* _What to do_
Below are records with pictures. Reproduce exactly the lines from the line with "purple brick D3:E3" to the line with "white brick C2", inclusive, and leave each picture out.

(Object transformation records)

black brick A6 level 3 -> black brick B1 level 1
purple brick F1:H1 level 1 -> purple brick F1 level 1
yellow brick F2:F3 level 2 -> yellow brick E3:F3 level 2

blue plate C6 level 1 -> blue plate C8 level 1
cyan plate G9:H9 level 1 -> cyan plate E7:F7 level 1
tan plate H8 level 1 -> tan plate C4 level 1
--
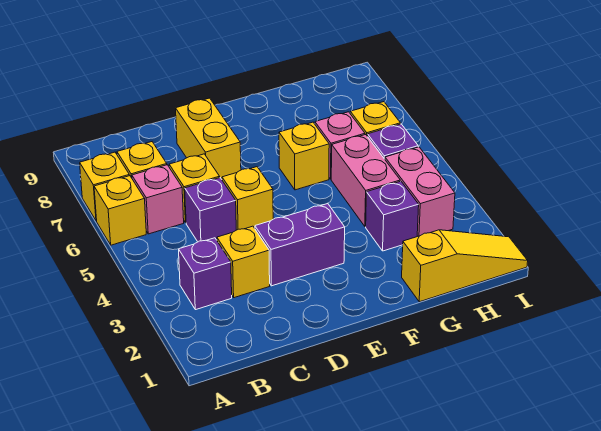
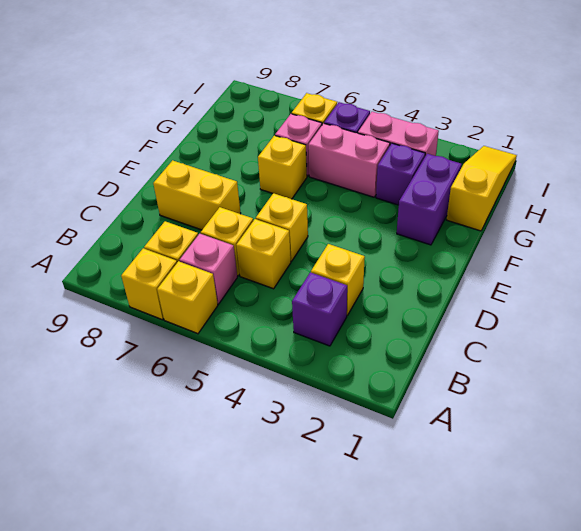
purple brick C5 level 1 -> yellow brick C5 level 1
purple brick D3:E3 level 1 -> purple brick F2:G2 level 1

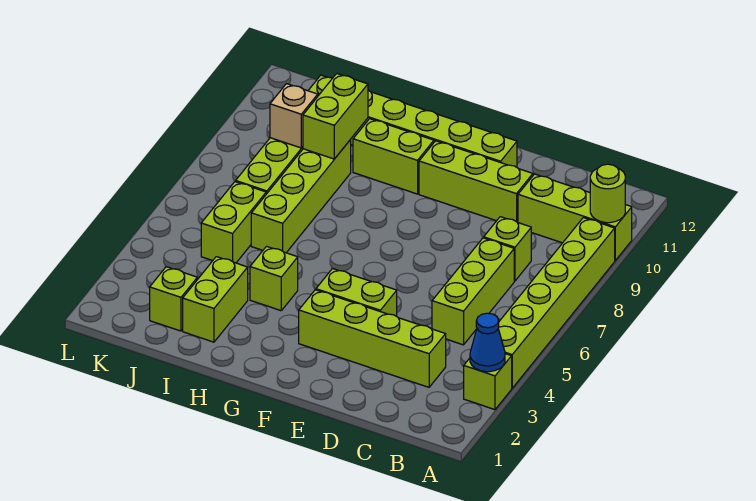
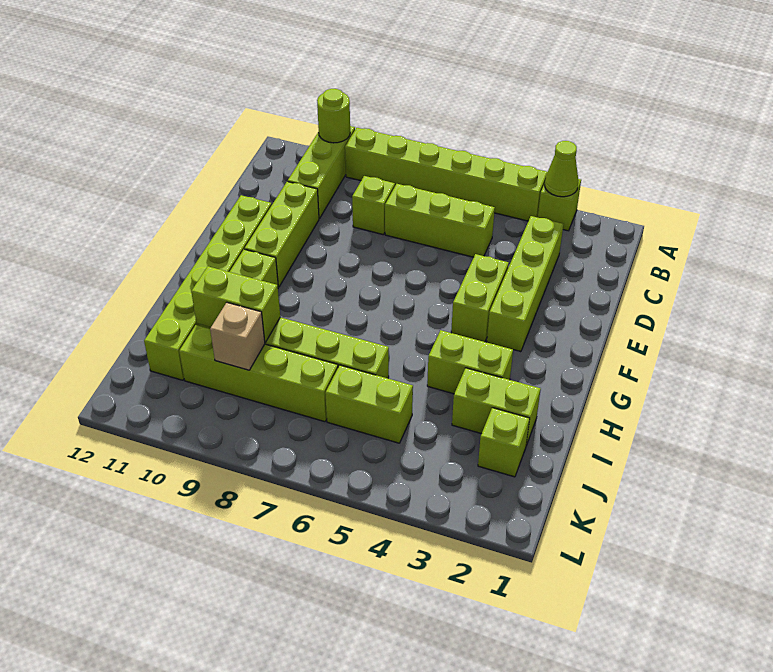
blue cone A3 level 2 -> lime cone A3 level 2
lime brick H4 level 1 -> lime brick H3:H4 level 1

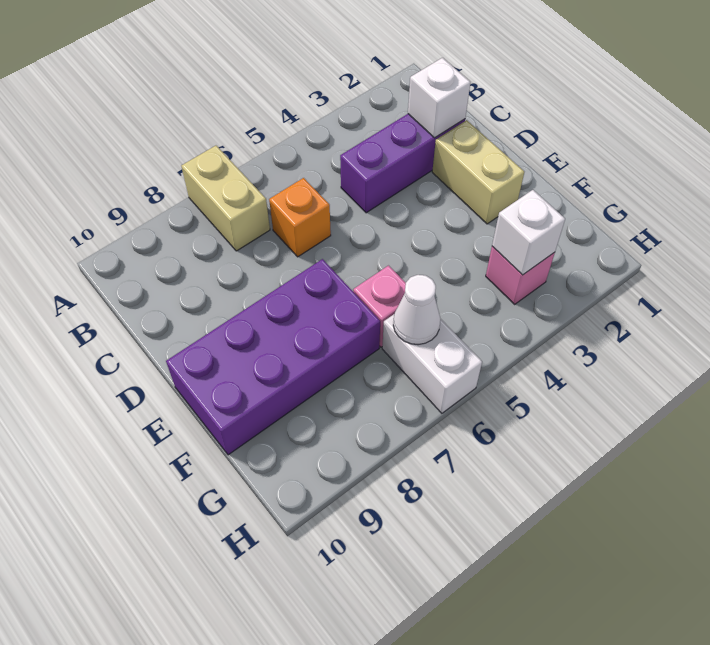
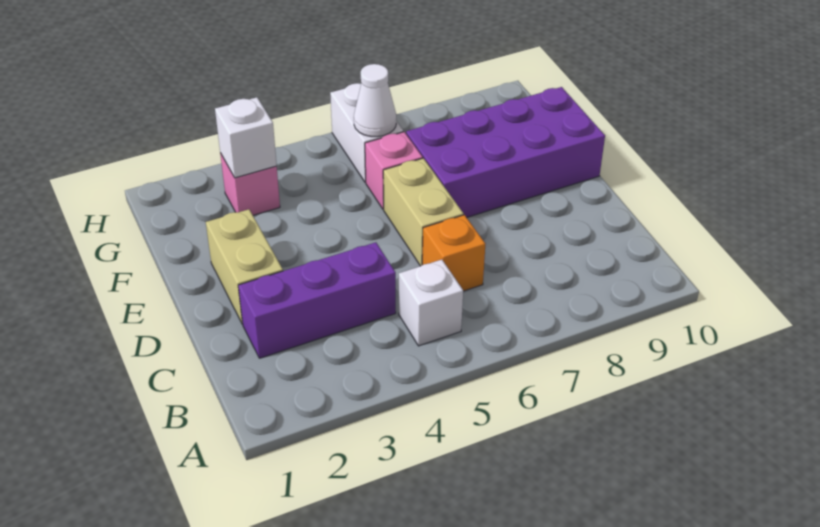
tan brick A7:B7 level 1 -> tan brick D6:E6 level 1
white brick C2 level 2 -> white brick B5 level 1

* _Solved exercise_
purple brick D3:E3 level 1 -> purple brick F2:G2 level 1

blue cone A3 level 2 -> lime cone A3 level 2
lime brick H4 level 1 -> lime brick H3:H4 level 1

tan brick A7:B7 level 1 -> tan brick D6:E6 level 1
white brick C2 level 2 -> white brick B5 level 1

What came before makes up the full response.